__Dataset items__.
>> START

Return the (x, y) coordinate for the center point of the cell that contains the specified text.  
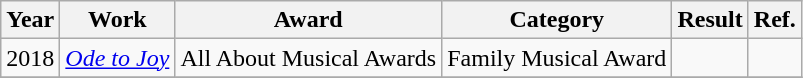
Category (557, 20)
Award (308, 20)
Work (118, 20)
Year (30, 20)
Family Musical Award (557, 58)
Ode to Joy (118, 58)
All About Musical Awards (308, 58)
2018 (30, 58)
Result (710, 20)
Ref. (774, 20)
Determine the [X, Y] coordinate at the center of the cell enclosing the given text.  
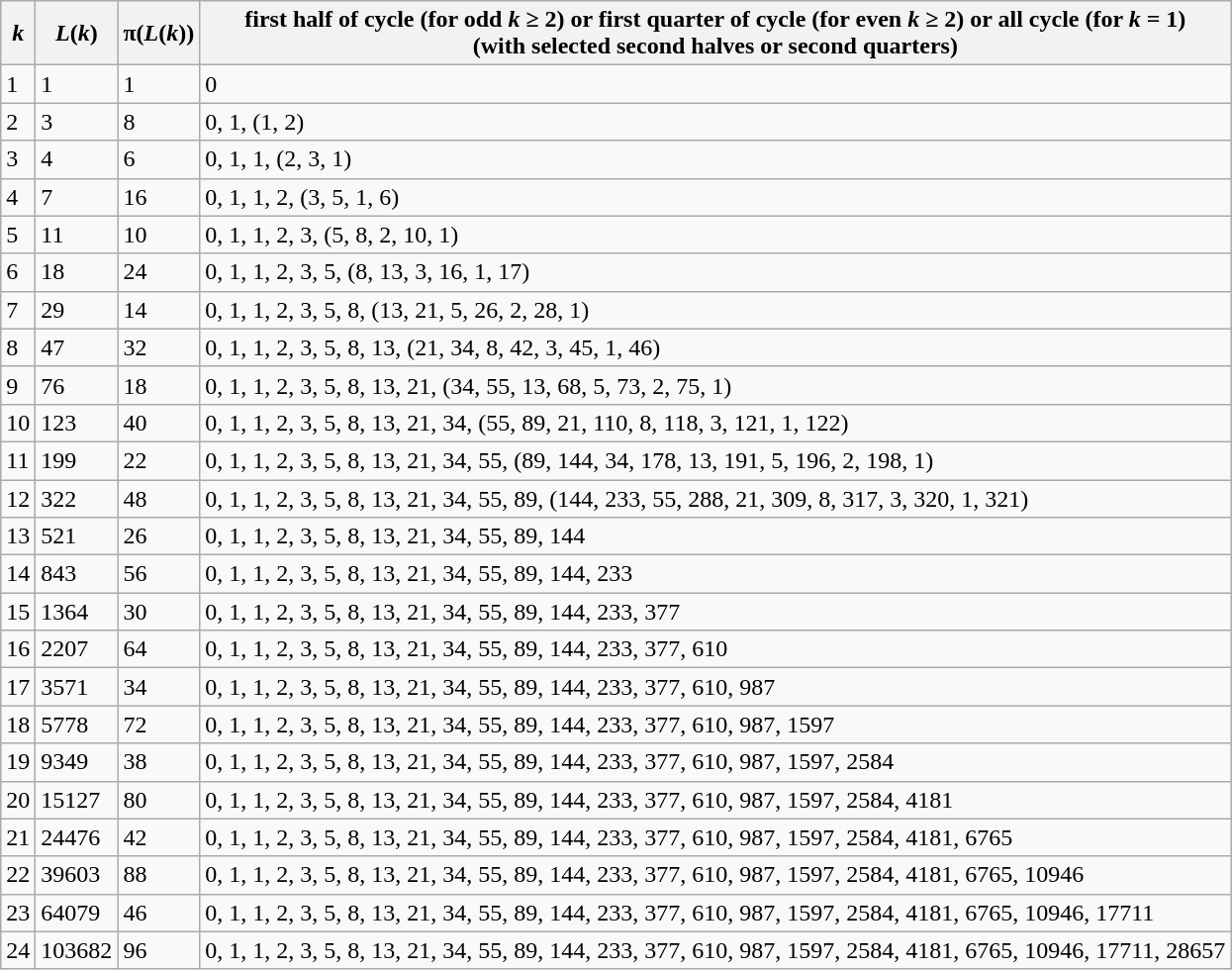
24476 [77, 837]
17 [18, 687]
0, 1, 1, 2, 3, 5, 8, 13, 21, 34, 55, 89, (144, 233, 55, 288, 21, 309, 8, 317, 3, 320, 1, 321) [715, 498]
0, 1, 1, 2, 3, 5, 8, 13, 21, 34, 55, 89, 144, 233, 377, 610, 987, 1597, 2584, 4181 [715, 800]
5778 [77, 724]
3571 [77, 687]
0, 1, 1, 2, 3, 5, 8, 13, (21, 34, 8, 42, 3, 45, 1, 46) [715, 347]
0, 1, 1, 2, 3, 5, 8, 13, 21, 34, 55, 89, 144, 233, 377 [715, 612]
843 [77, 574]
47 [77, 347]
46 [158, 912]
0, 1, 1, 2, 3, 5, 8, 13, 21, 34, 55, 89, 144, 233, 377, 610 [715, 649]
5 [18, 235]
2 [18, 122]
21 [18, 837]
30 [158, 612]
0, 1, 1, 2, 3, 5, 8, 13, 21, 34, 55, (89, 144, 34, 178, 13, 191, 5, 196, 2, 198, 1) [715, 460]
12 [18, 498]
80 [158, 800]
15127 [77, 800]
0, 1, (1, 2) [715, 122]
48 [158, 498]
0, 1, 1, 2, 3, 5, 8, 13, 21, (34, 55, 13, 68, 5, 73, 2, 75, 1) [715, 385]
L(k) [77, 34]
34 [158, 687]
38 [158, 762]
0, 1, 1, 2, 3, 5, 8, 13, 21, 34, 55, 89, 144, 233, 377, 610, 987, 1597, 2584, 4181, 6765, 10946, 17711 [715, 912]
k [18, 34]
0, 1, 1, 2, 3, 5, 8, 13, 21, 34, 55, 89, 144, 233, 377, 610, 987, 1597, 2584 [715, 762]
39603 [77, 875]
0, 1, 1, 2, 3, 5, 8, 13, 21, 34, 55, 89, 144, 233, 377, 610, 987, 1597 [715, 724]
13 [18, 536]
42 [158, 837]
1364 [77, 612]
96 [158, 950]
29 [77, 310]
0, 1, 1, 2, (3, 5, 1, 6) [715, 197]
0, 1, 1, 2, 3, 5, 8, 13, 21, 34, 55, 89, 144, 233, 377, 610, 987, 1597, 2584, 4181, 6765, 10946, 17711, 28657 [715, 950]
26 [158, 536]
103682 [77, 950]
521 [77, 536]
23 [18, 912]
40 [158, 423]
15 [18, 612]
0, 1, 1, 2, 3, 5, 8, (13, 21, 5, 26, 2, 28, 1) [715, 310]
0, 1, 1, 2, 3, 5, (8, 13, 3, 16, 1, 17) [715, 272]
0, 1, 1, 2, 3, 5, 8, 13, 21, 34, 55, 89, 144 [715, 536]
199 [77, 460]
2207 [77, 649]
9349 [77, 762]
64 [158, 649]
0, 1, 1, (2, 3, 1) [715, 159]
0 [715, 84]
76 [77, 385]
32 [158, 347]
56 [158, 574]
0, 1, 1, 2, 3, 5, 8, 13, 21, 34, 55, 89, 144, 233, 377, 610, 987, 1597, 2584, 4181, 6765 [715, 837]
π(L(k)) [158, 34]
72 [158, 724]
64079 [77, 912]
0, 1, 1, 2, 3, (5, 8, 2, 10, 1) [715, 235]
0, 1, 1, 2, 3, 5, 8, 13, 21, 34, 55, 89, 144, 233 [715, 574]
0, 1, 1, 2, 3, 5, 8, 13, 21, 34, 55, 89, 144, 233, 377, 610, 987, 1597, 2584, 4181, 6765, 10946 [715, 875]
0, 1, 1, 2, 3, 5, 8, 13, 21, 34, 55, 89, 144, 233, 377, 610, 987 [715, 687]
0, 1, 1, 2, 3, 5, 8, 13, 21, 34, (55, 89, 21, 110, 8, 118, 3, 121, 1, 122) [715, 423]
322 [77, 498]
123 [77, 423]
20 [18, 800]
88 [158, 875]
9 [18, 385]
19 [18, 762]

>> END

__What is required__. Reproduce every line of the listing above without any change, and leave the pictures out of your copy.

__Exercise answer__.
Return the (x, y) coordinate for the center point of the cell that contains the specified text.  
Category (557, 20)
Award (308, 20)
Work (118, 20)
Year (30, 20)
Family Musical Award (557, 58)
Ode to Joy (118, 58)
All About Musical Awards (308, 58)
2018 (30, 58)
Result (710, 20)
Ref. (774, 20)
Determine the [X, Y] coordinate at the center of the cell enclosing the given text.  
24476 [77, 837]
17 [18, 687]
0, 1, 1, 2, 3, 5, 8, 13, 21, 34, 55, 89, (144, 233, 55, 288, 21, 309, 8, 317, 3, 320, 1, 321) [715, 498]
0, 1, 1, 2, 3, 5, 8, 13, 21, 34, 55, 89, 144, 233, 377, 610, 987, 1597, 2584, 4181 [715, 800]
5778 [77, 724]
3571 [77, 687]
0, 1, 1, 2, 3, 5, 8, 13, (21, 34, 8, 42, 3, 45, 1, 46) [715, 347]
0, 1, 1, 2, 3, 5, 8, 13, 21, 34, 55, 89, 144, 233, 377 [715, 612]
843 [77, 574]
47 [77, 347]
46 [158, 912]
0, 1, 1, 2, 3, 5, 8, 13, 21, 34, 55, 89, 144, 233, 377, 610 [715, 649]
5 [18, 235]
2 [18, 122]
21 [18, 837]
30 [158, 612]
0, 1, 1, 2, 3, 5, 8, 13, 21, 34, 55, (89, 144, 34, 178, 13, 191, 5, 196, 2, 198, 1) [715, 460]
12 [18, 498]
80 [158, 800]
15127 [77, 800]
0, 1, (1, 2) [715, 122]
48 [158, 498]
0, 1, 1, 2, 3, 5, 8, 13, 21, (34, 55, 13, 68, 5, 73, 2, 75, 1) [715, 385]
L(k) [77, 34]
34 [158, 687]
38 [158, 762]
0, 1, 1, 2, 3, 5, 8, 13, 21, 34, 55, 89, 144, 233, 377, 610, 987, 1597, 2584, 4181, 6765, 10946, 17711 [715, 912]
k [18, 34]
0, 1, 1, 2, 3, 5, 8, 13, 21, 34, 55, 89, 144, 233, 377, 610, 987, 1597, 2584 [715, 762]
39603 [77, 875]
0, 1, 1, 2, 3, 5, 8, 13, 21, 34, 55, 89, 144, 233, 377, 610, 987, 1597 [715, 724]
13 [18, 536]
42 [158, 837]
1364 [77, 612]
96 [158, 950]
29 [77, 310]
0, 1, 1, 2, (3, 5, 1, 6) [715, 197]
0, 1, 1, 2, 3, 5, 8, 13, 21, 34, 55, 89, 144, 233, 377, 610, 987, 1597, 2584, 4181, 6765, 10946, 17711, 28657 [715, 950]
26 [158, 536]
103682 [77, 950]
521 [77, 536]
23 [18, 912]
40 [158, 423]
15 [18, 612]
0, 1, 1, 2, 3, 5, 8, (13, 21, 5, 26, 2, 28, 1) [715, 310]
0, 1, 1, 2, 3, 5, (8, 13, 3, 16, 1, 17) [715, 272]
0, 1, 1, 2, 3, 5, 8, 13, 21, 34, 55, 89, 144 [715, 536]
199 [77, 460]
2207 [77, 649]
9349 [77, 762]
64 [158, 649]
0, 1, 1, (2, 3, 1) [715, 159]
0 [715, 84]
76 [77, 385]
32 [158, 347]
56 [158, 574]
0, 1, 1, 2, 3, 5, 8, 13, 21, 34, 55, 89, 144, 233, 377, 610, 987, 1597, 2584, 4181, 6765 [715, 837]
π(L(k)) [158, 34]
72 [158, 724]
64079 [77, 912]
0, 1, 1, 2, 3, (5, 8, 2, 10, 1) [715, 235]
0, 1, 1, 2, 3, 5, 8, 13, 21, 34, 55, 89, 144, 233 [715, 574]
0, 1, 1, 2, 3, 5, 8, 13, 21, 34, 55, 89, 144, 233, 377, 610, 987, 1597, 2584, 4181, 6765, 10946 [715, 875]
0, 1, 1, 2, 3, 5, 8, 13, 21, 34, 55, 89, 144, 233, 377, 610, 987 [715, 687]
0, 1, 1, 2, 3, 5, 8, 13, 21, 34, (55, 89, 21, 110, 8, 118, 3, 121, 1, 122) [715, 423]
322 [77, 498]
123 [77, 423]
20 [18, 800]
88 [158, 875]
9 [18, 385]
19 [18, 762]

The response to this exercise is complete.